TASK :: Give back the full listing exactly, setting the pictures aside.

------------------------------

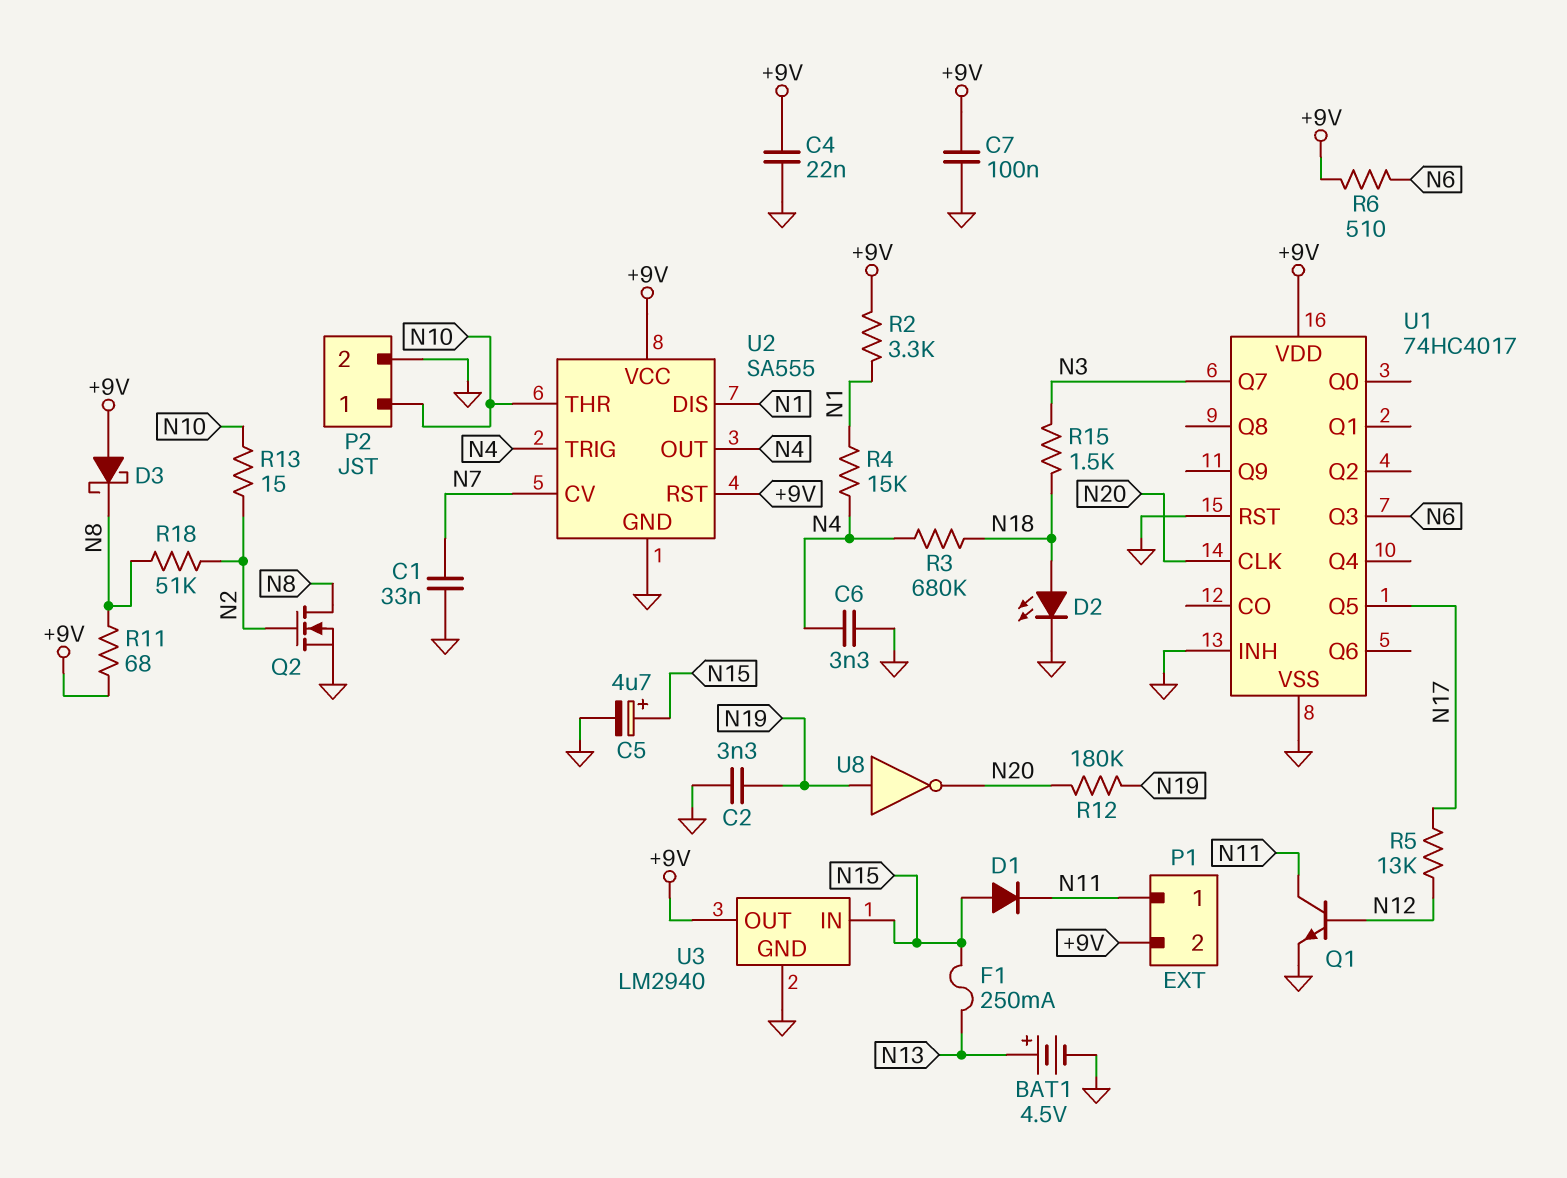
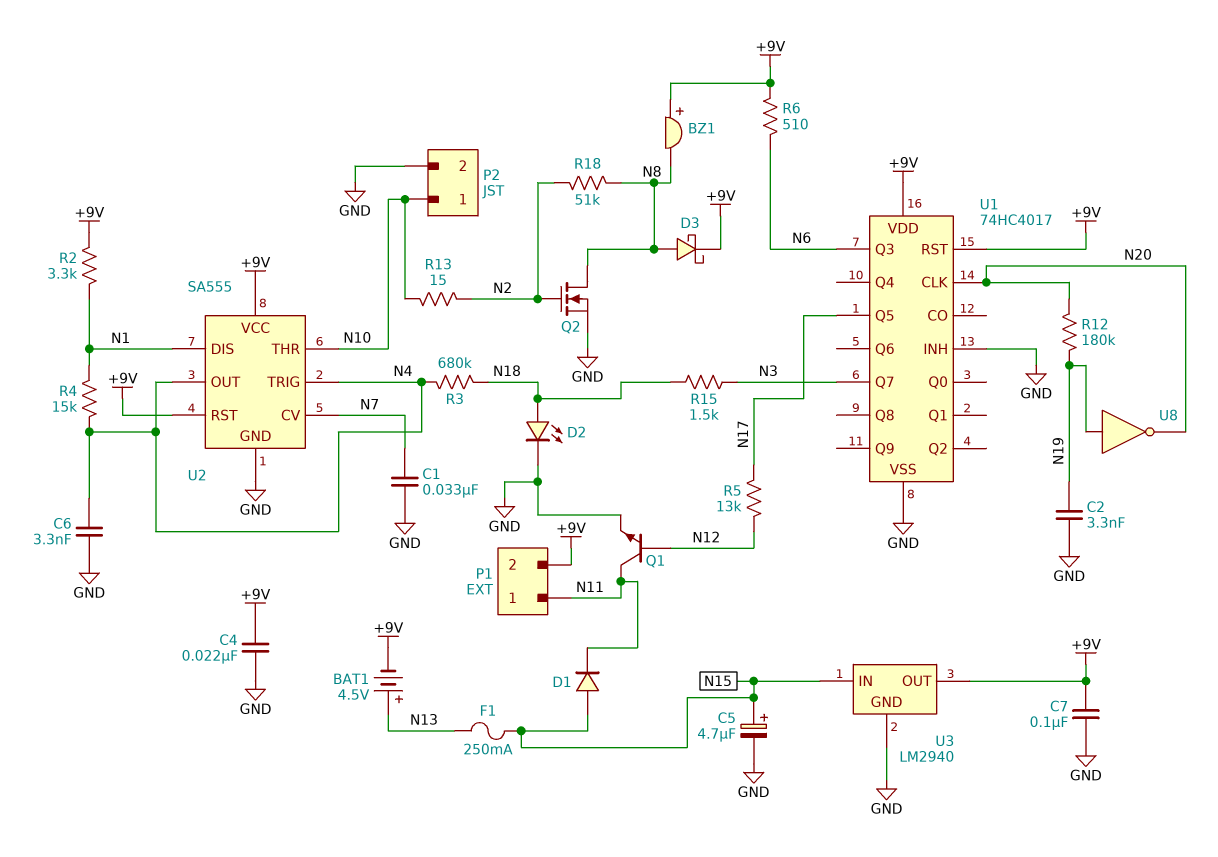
BAT1: 4.5V (plus N13, minus GND) -> 4.5V (plus N13, minus +9V)
BZ1: none -> buzzer (plus +9V, minus N8)
D3: schottky (A +9V, K N8) -> schottky (A N8, K +9V)
R11: 68 (+9V, N8) -> none
U1 pin RST: GND -> +9V

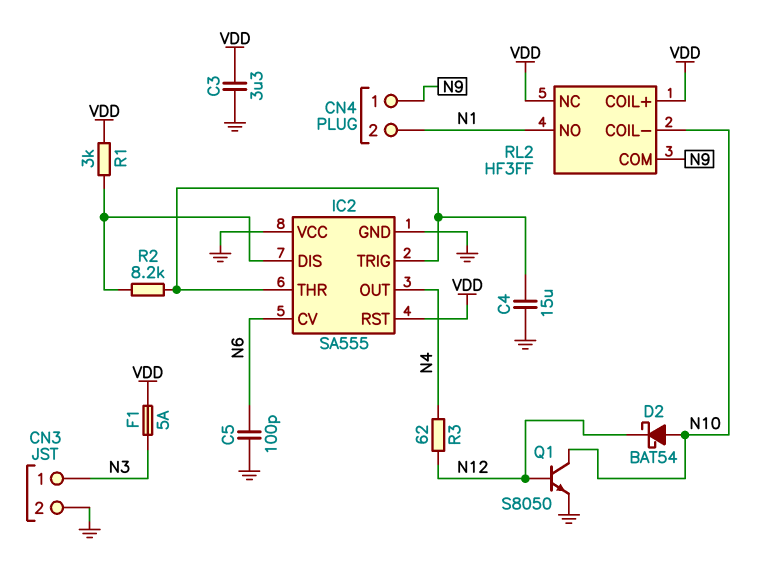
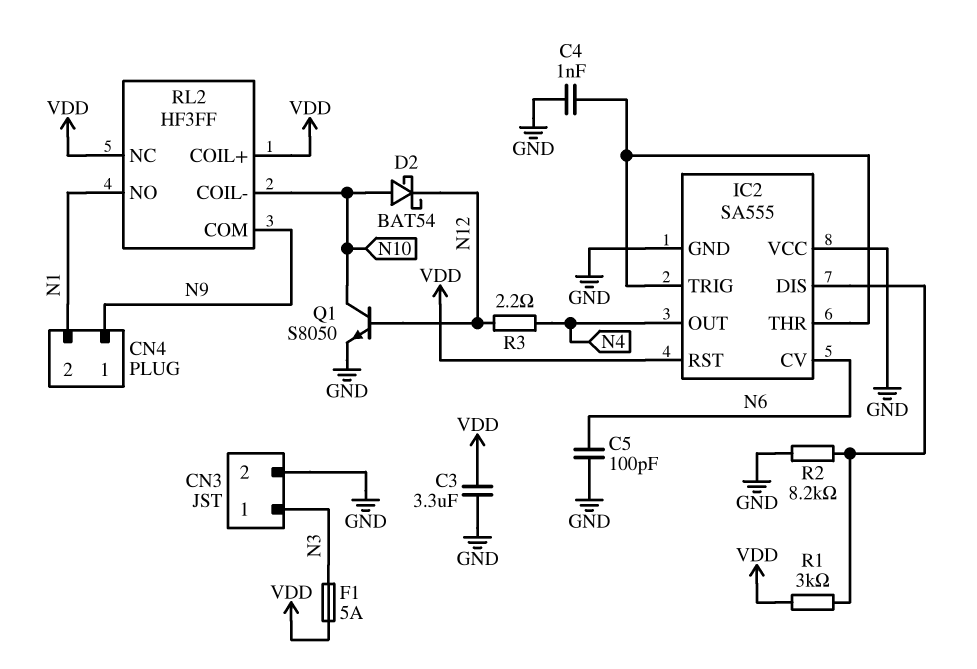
C4: 15uF (GND, IC2/THR) -> 1nF (GND, IC2/THR)
R2: 8.2k (IC2/DIS, IC2/THR) -> 8.2k (GND, IC2/DIS)
R3: 62 (N4, N12) -> 2.2 (N4, N12)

------------------------------

PROBLEM SOLUTION ::
BAT1: 4.5V (plus N13, minus GND) -> 4.5V (plus N13, minus +9V)
BZ1: none -> buzzer (plus +9V, minus N8)
D3: schottky (A +9V, K N8) -> schottky (A N8, K +9V)
R11: 68 (+9V, N8) -> none
U1 pin RST: GND -> +9V

C4: 15uF (GND, IC2/THR) -> 1nF (GND, IC2/THR)
R2: 8.2k (IC2/DIS, IC2/THR) -> 8.2k (GND, IC2/DIS)
R3: 62 (N4, N12) -> 2.2 (N4, N12)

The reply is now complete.